**WHAT YOU HAVE TO DO**.
Determine how many lines in the listing below contain the word "cyan", then state that number by itself.

**DATASET EXCERPTS**.
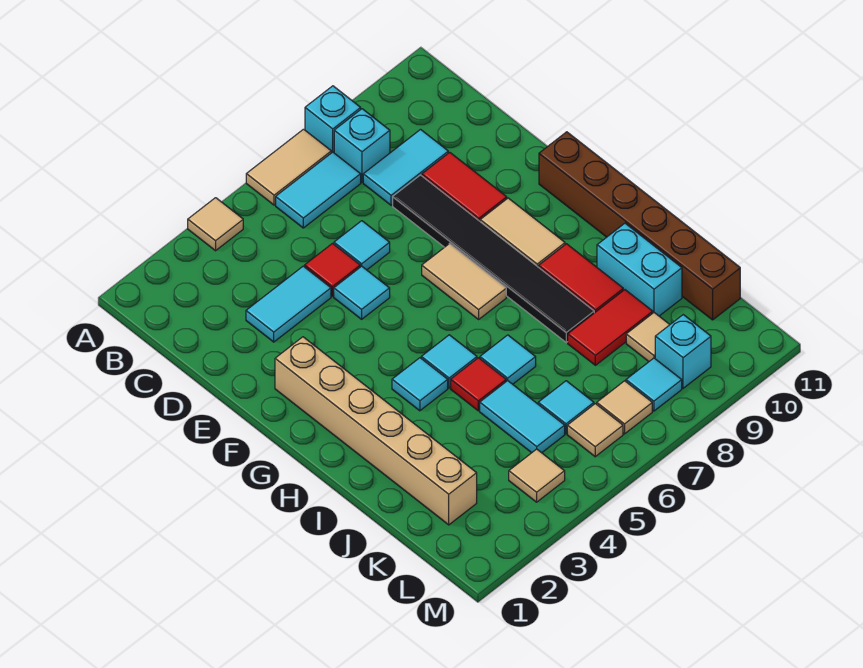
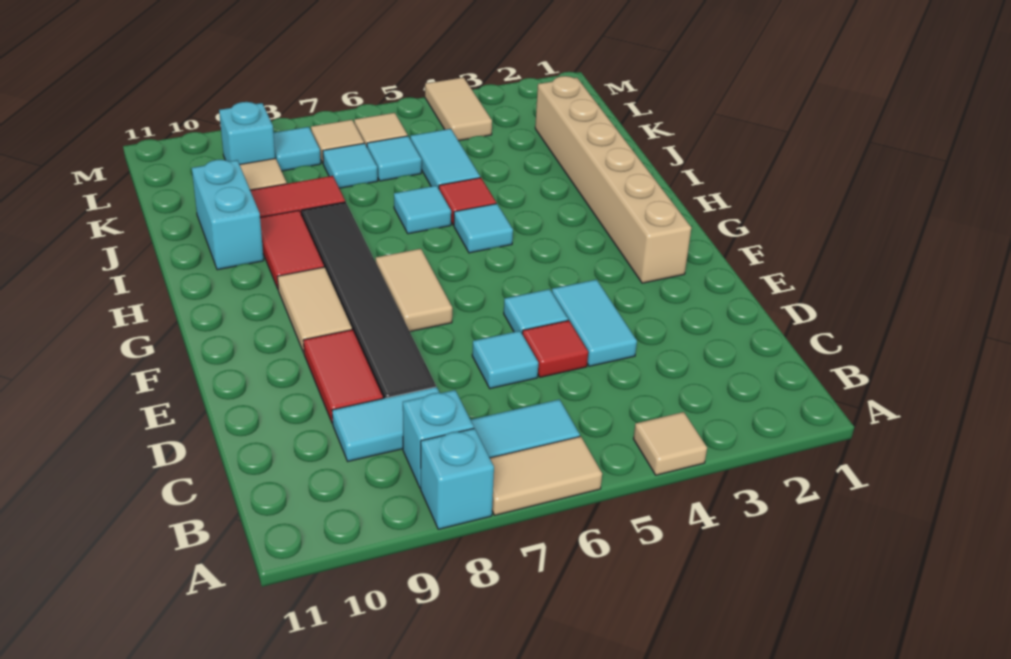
cyan tile D3:D4 level 1 -> cyan tile D4:E4 level 1
brown brick F11:K11 level 1 -> none
cyan tile H4 level 1 -> cyan tile K7 level 1
tan tile L4 level 1 -> tan tile L4:M4 level 1

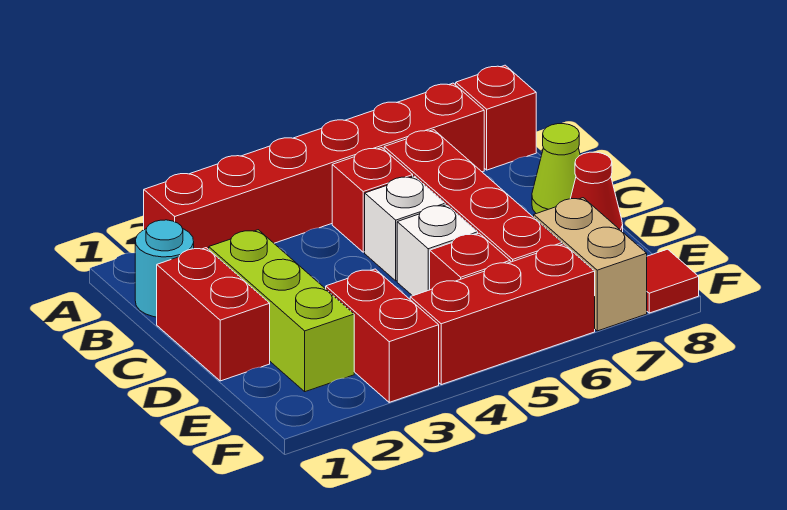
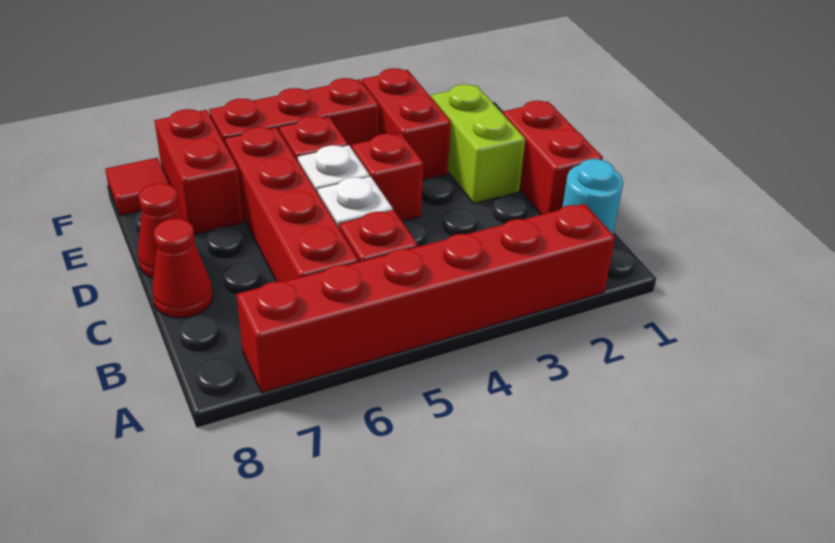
red brick A8 level 1 -> red brick D4 level 1
lime brick C2:E2 level 1 -> lime brick D2:E2 level 1
lime cone C8 level 1 -> red cone C8 level 1
tan brick E7:F7 level 1 -> red brick E7:F7 level 1

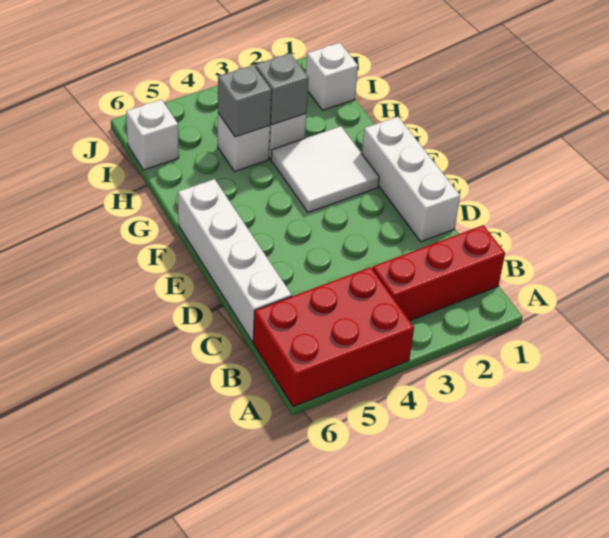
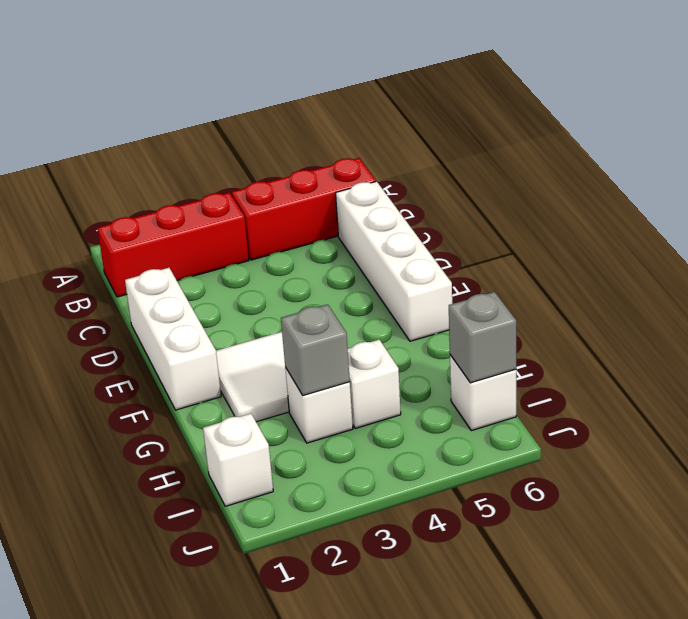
red brick A4:B6 level 1 -> red brick B4:B6 level 1
grey brick H4 level 2 -> grey brick I6 level 2

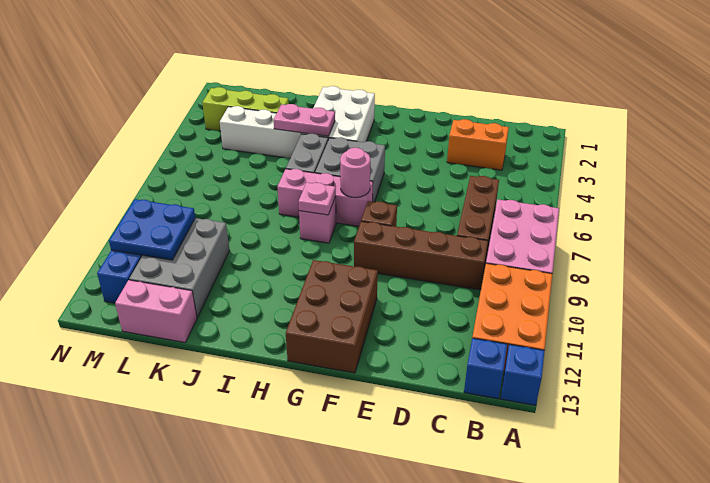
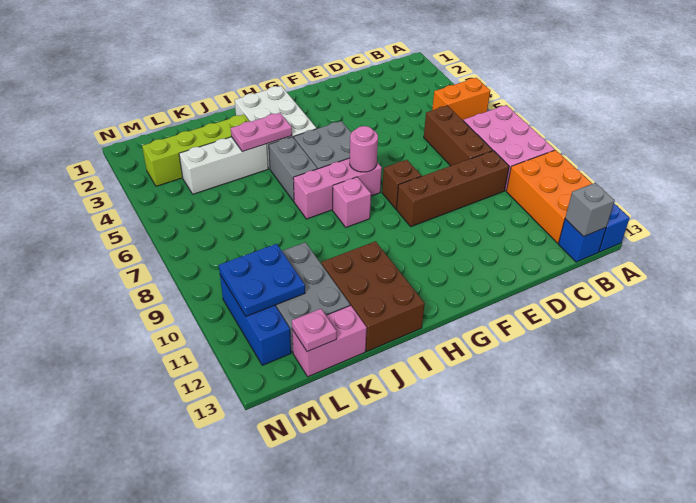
none -> grey brick B13 level 2
orange brick C3:D3 level 1 -> orange brick A5:B5 level 1
brown brick F11:G13 level 1 -> brown brick I11:J13 level 1
pink plate H8 level 2 -> pink plate L13 level 2
lime brick K3:M3 level 1 -> lime brick J3:M3 level 1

**FINAL ANSWER**.
2